→ Requirements: Reproduce the lines below verbatim, starting at the one that contains "green L-shape: moved 1 px left, 2 px up" and ending at the one that contains "green ellipse: rotated 12", both included. Omit the pictures from your answer.

→ Data for the task:
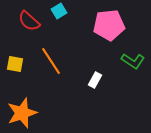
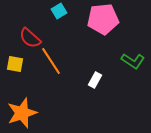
red semicircle: moved 1 px right, 17 px down
pink pentagon: moved 6 px left, 6 px up
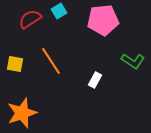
pink pentagon: moved 1 px down
red semicircle: moved 19 px up; rotated 105 degrees clockwise
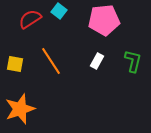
cyan square: rotated 21 degrees counterclockwise
pink pentagon: moved 1 px right
green L-shape: rotated 110 degrees counterclockwise
white rectangle: moved 2 px right, 19 px up
orange star: moved 2 px left, 4 px up
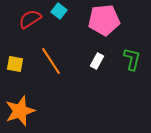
green L-shape: moved 1 px left, 2 px up
orange star: moved 2 px down
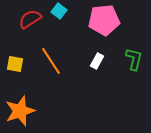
green L-shape: moved 2 px right
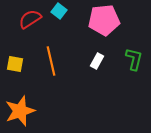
orange line: rotated 20 degrees clockwise
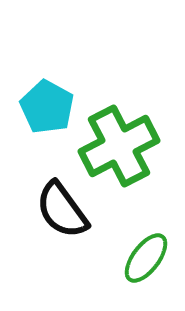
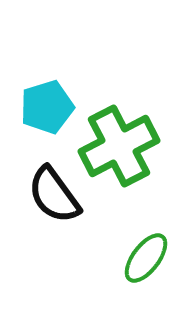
cyan pentagon: rotated 26 degrees clockwise
black semicircle: moved 8 px left, 15 px up
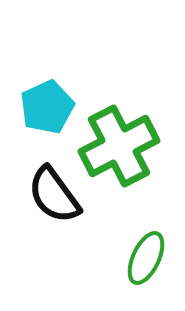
cyan pentagon: rotated 8 degrees counterclockwise
green ellipse: rotated 12 degrees counterclockwise
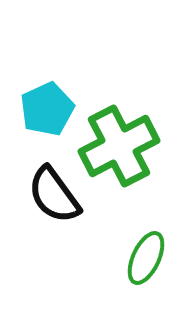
cyan pentagon: moved 2 px down
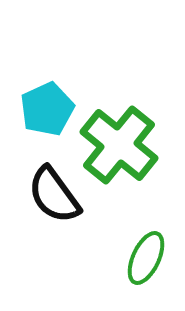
green cross: moved 1 px up; rotated 24 degrees counterclockwise
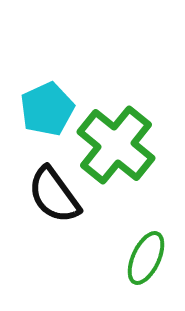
green cross: moved 3 px left
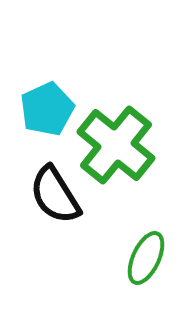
black semicircle: moved 1 px right; rotated 4 degrees clockwise
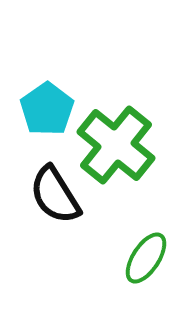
cyan pentagon: rotated 10 degrees counterclockwise
green ellipse: rotated 8 degrees clockwise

→ In response:
green L-shape: moved 1 px left, 2 px up
orange star: moved 2 px down
green L-shape: moved 2 px right
orange line: rotated 20 degrees clockwise
cyan pentagon: rotated 26 degrees clockwise
black semicircle: moved 8 px left, 15 px up
cyan pentagon: rotated 8 degrees counterclockwise
green ellipse: rotated 12 degrees counterclockwise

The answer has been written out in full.